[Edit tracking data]
▽
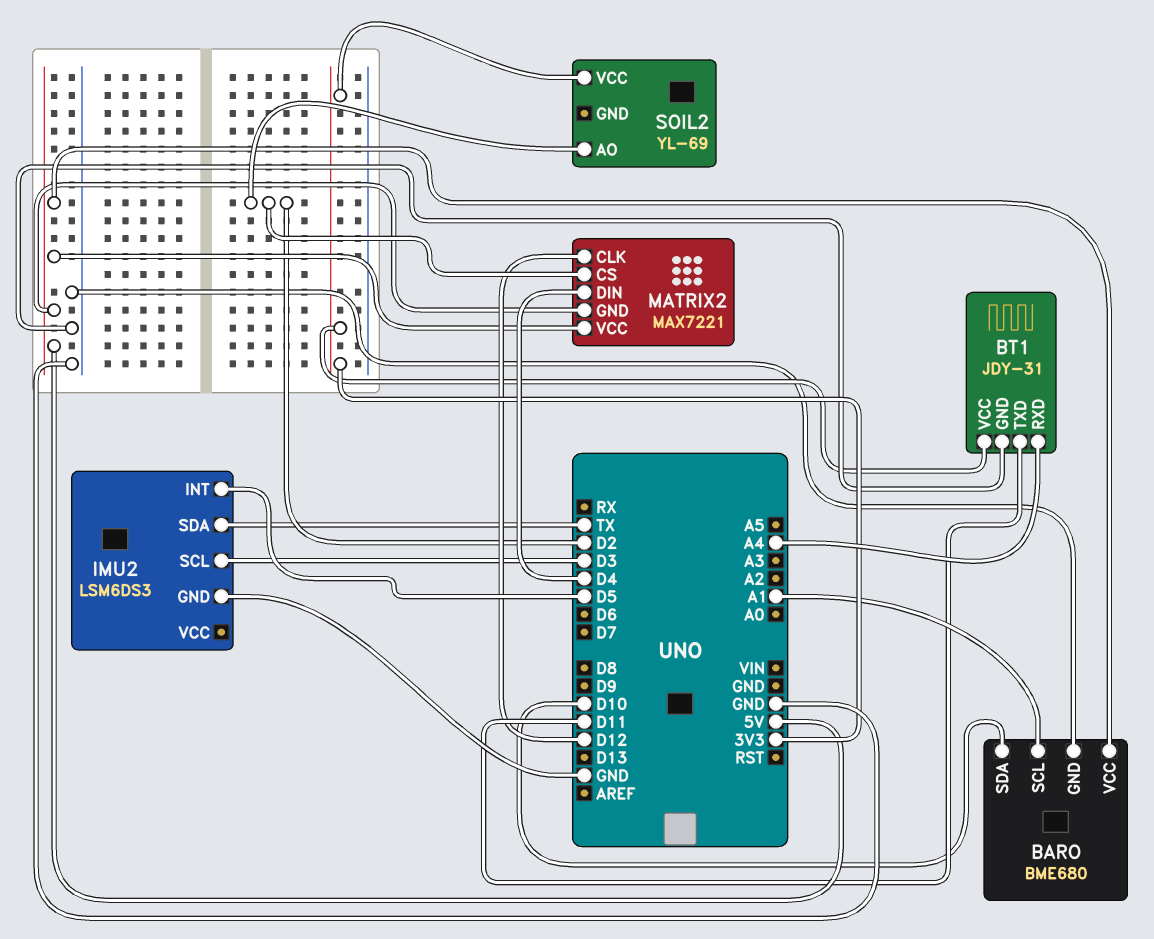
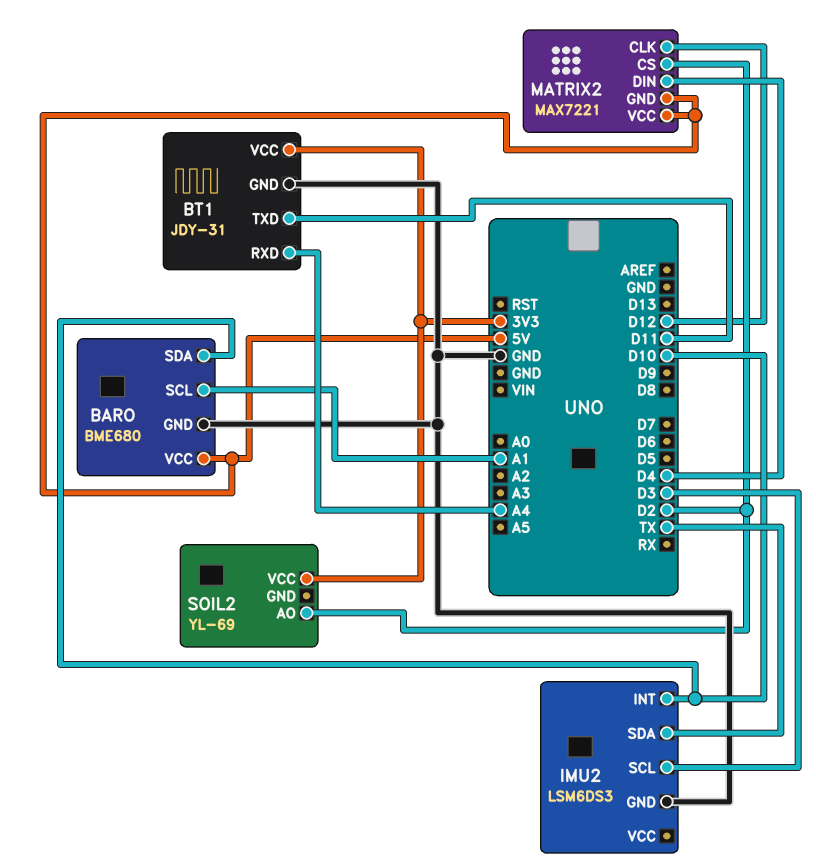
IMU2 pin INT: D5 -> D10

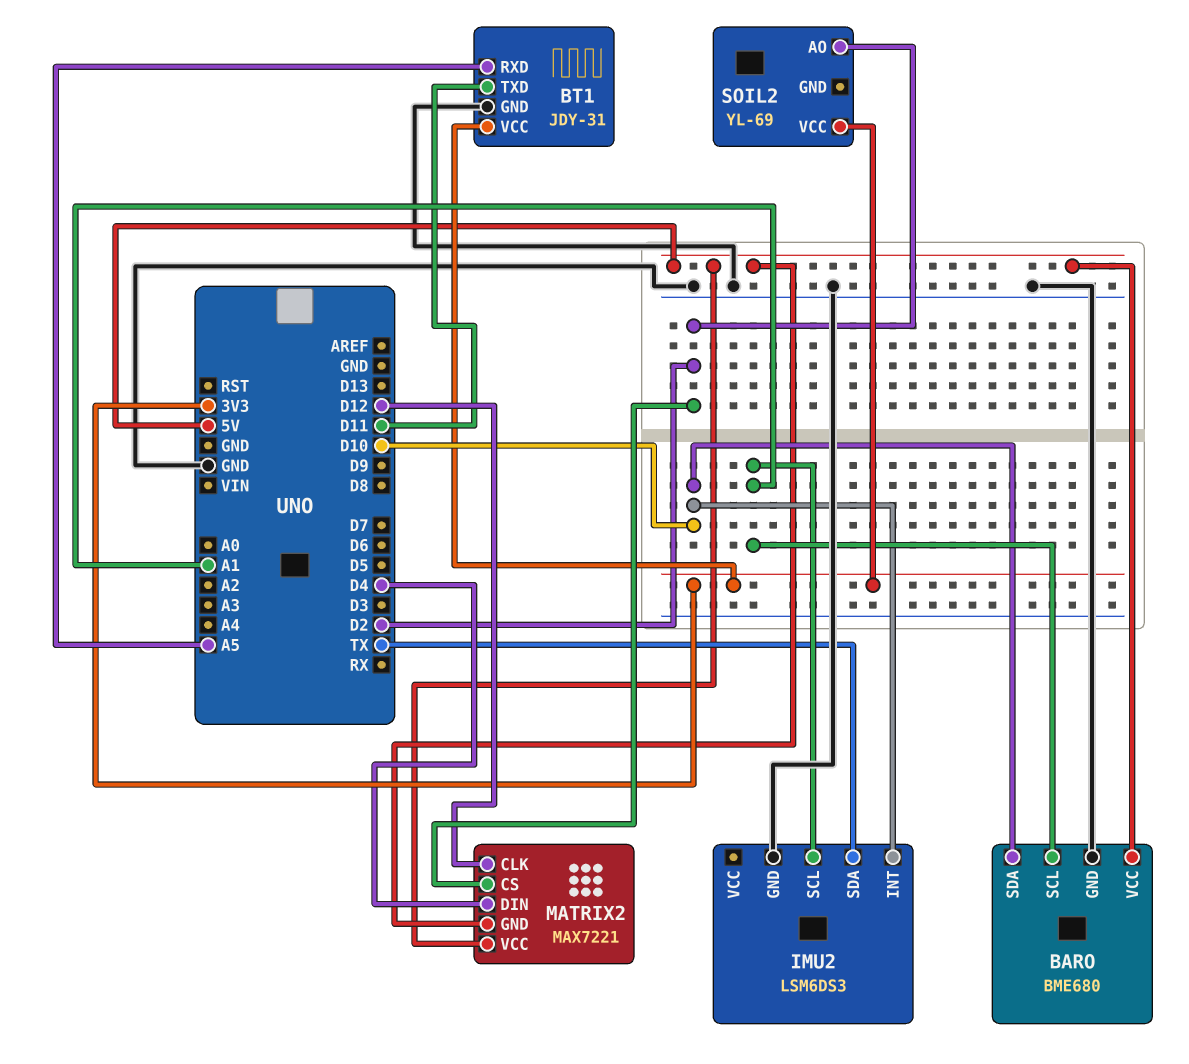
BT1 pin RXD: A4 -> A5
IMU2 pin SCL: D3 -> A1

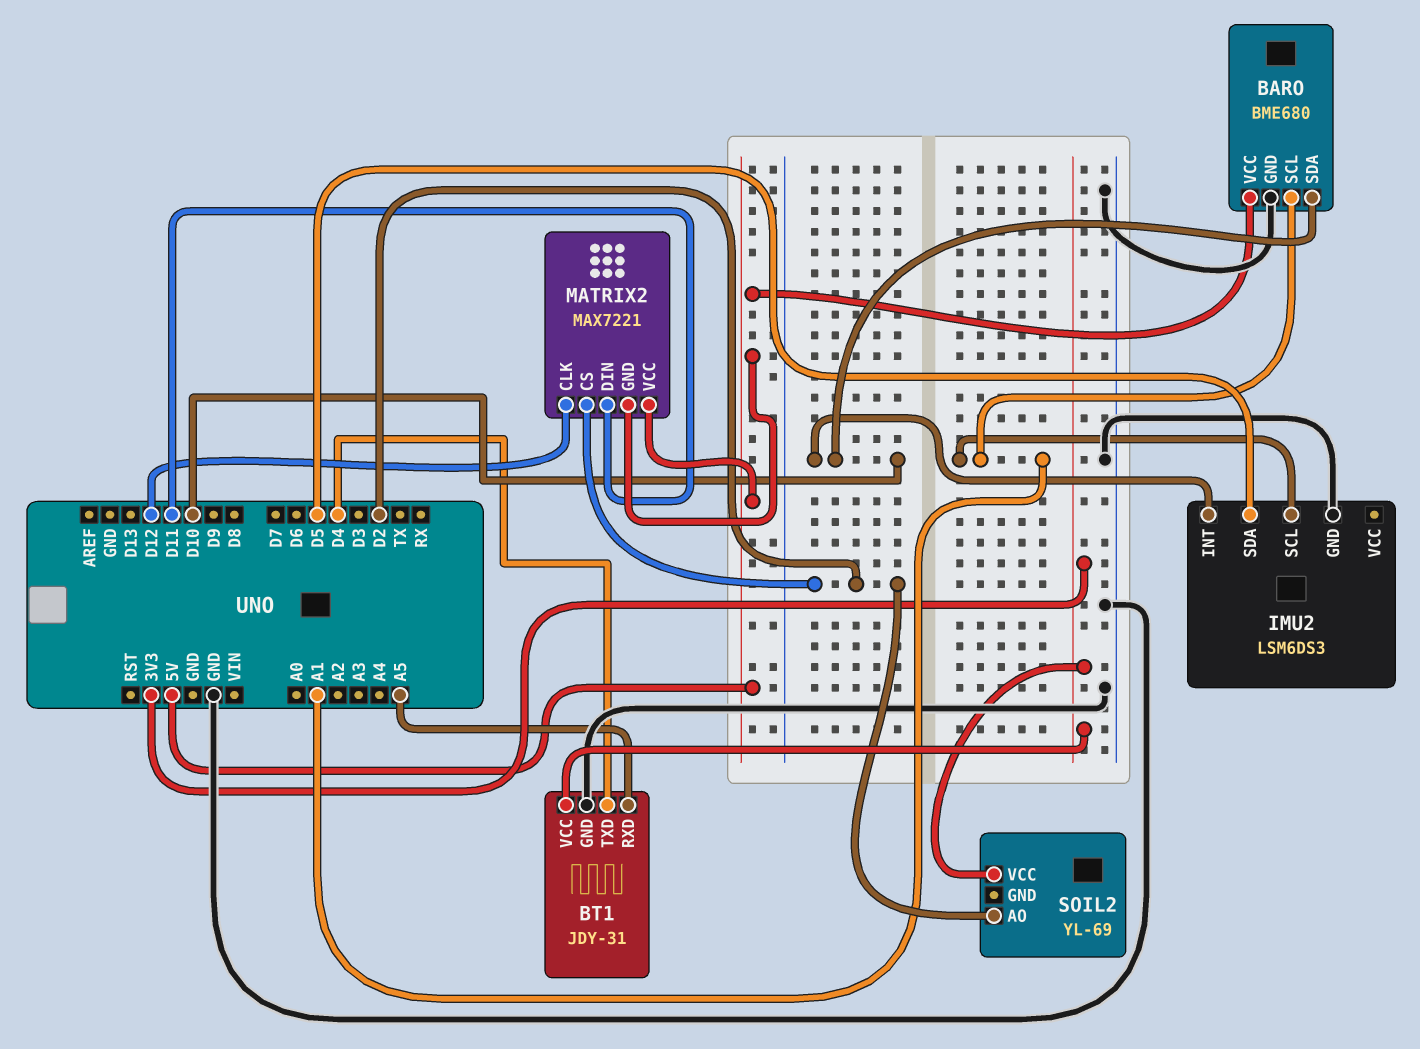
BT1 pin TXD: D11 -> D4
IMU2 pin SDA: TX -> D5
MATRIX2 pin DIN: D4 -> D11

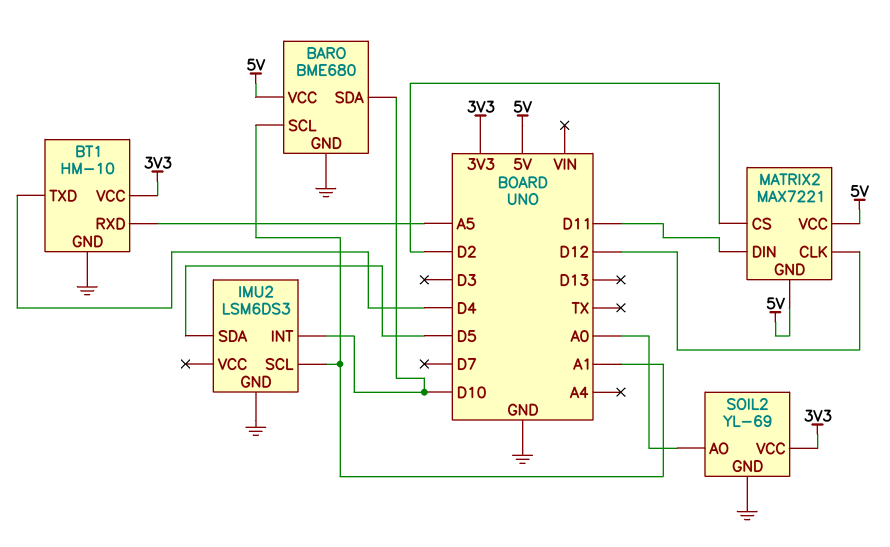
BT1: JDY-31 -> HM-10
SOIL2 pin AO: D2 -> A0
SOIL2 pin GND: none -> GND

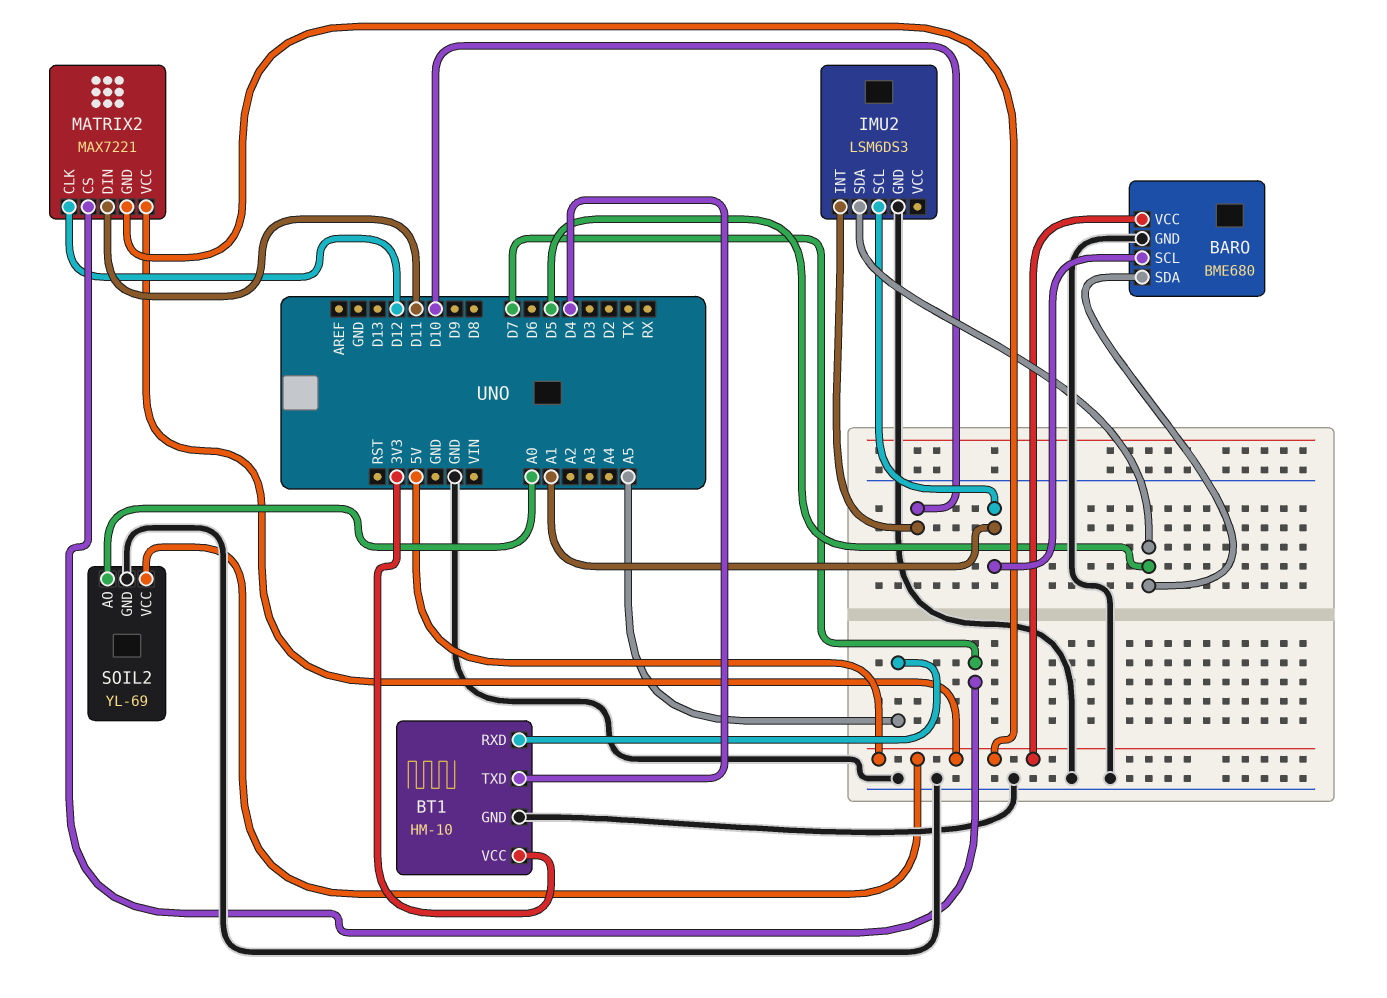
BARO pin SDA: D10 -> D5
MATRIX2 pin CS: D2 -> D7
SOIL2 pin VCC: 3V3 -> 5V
△
Copy the records exactly as they appear, leaving every picture out.

▶ _ANSWER SECTION_:
IMU2 pin INT: D5 -> D10

BT1 pin RXD: A4 -> A5
IMU2 pin SCL: D3 -> A1

BT1 pin TXD: D11 -> D4
IMU2 pin SDA: TX -> D5
MATRIX2 pin DIN: D4 -> D11

BT1: JDY-31 -> HM-10
SOIL2 pin AO: D2 -> A0
SOIL2 pin GND: none -> GND

BARO pin SDA: D10 -> D5
MATRIX2 pin CS: D2 -> D7
SOIL2 pin VCC: 3V3 -> 5V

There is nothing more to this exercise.